▶ [WHAT THE EXERCISE ASKS]:
No pictures belong in the answer. Repeat all the entries exactly.

─── EXERCISE INPUTS

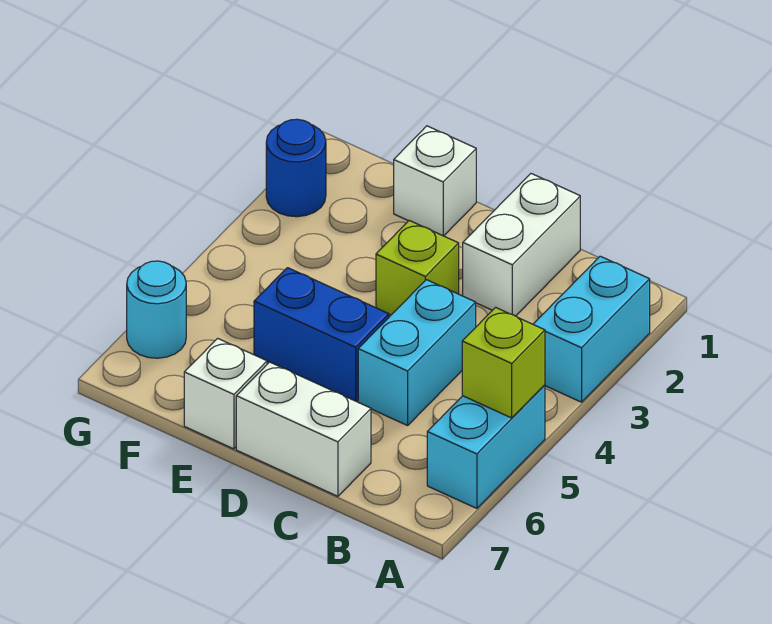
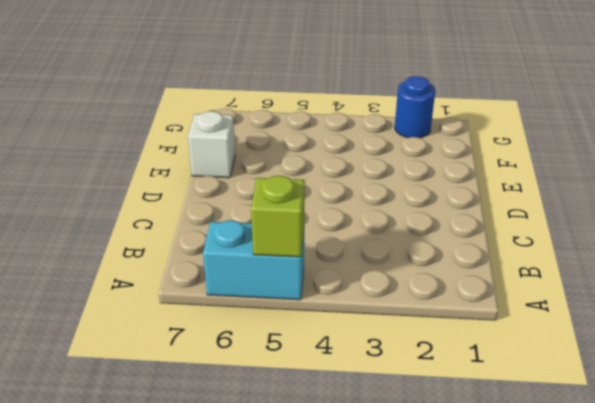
none -> cyan brick A2:A3 level 1
none -> white brick C1:C2 level 1
none -> cyan brick C4:C5 level 1

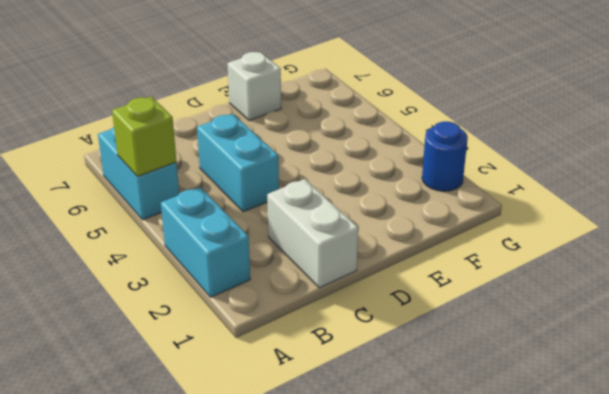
none -> white brick C7:D7 level 1
none -> lime brick D3 level 1
none -> blue brick D5:E5 level 1

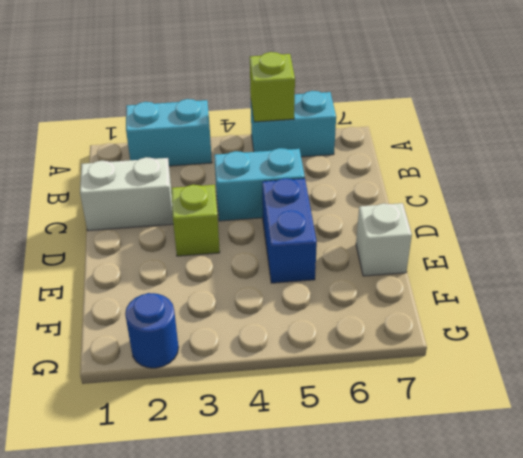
none -> white brick C7:D7 level 1
none -> white brick E1 level 1
none -> cyan round brick G6 level 1

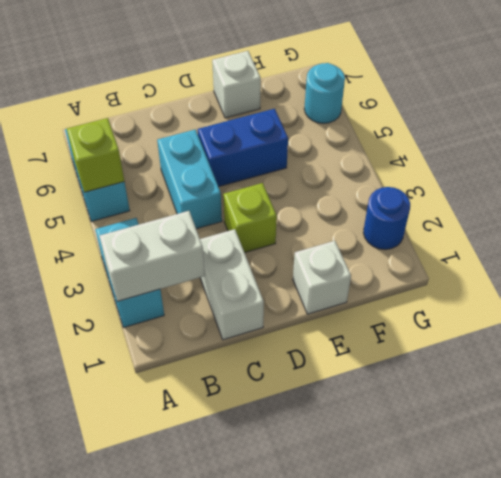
white brick A2:B2 level 2 -> white brick C7:D7 level 1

──────

▶ [TASK RESULT]:
none -> cyan brick A2:A3 level 1
none -> white brick C1:C2 level 1
none -> cyan brick C4:C5 level 1

none -> white brick C7:D7 level 1
none -> lime brick D3 level 1
none -> blue brick D5:E5 level 1

none -> white brick C7:D7 level 1
none -> white brick E1 level 1
none -> cyan round brick G6 level 1

white brick A2:B2 level 2 -> white brick C7:D7 level 1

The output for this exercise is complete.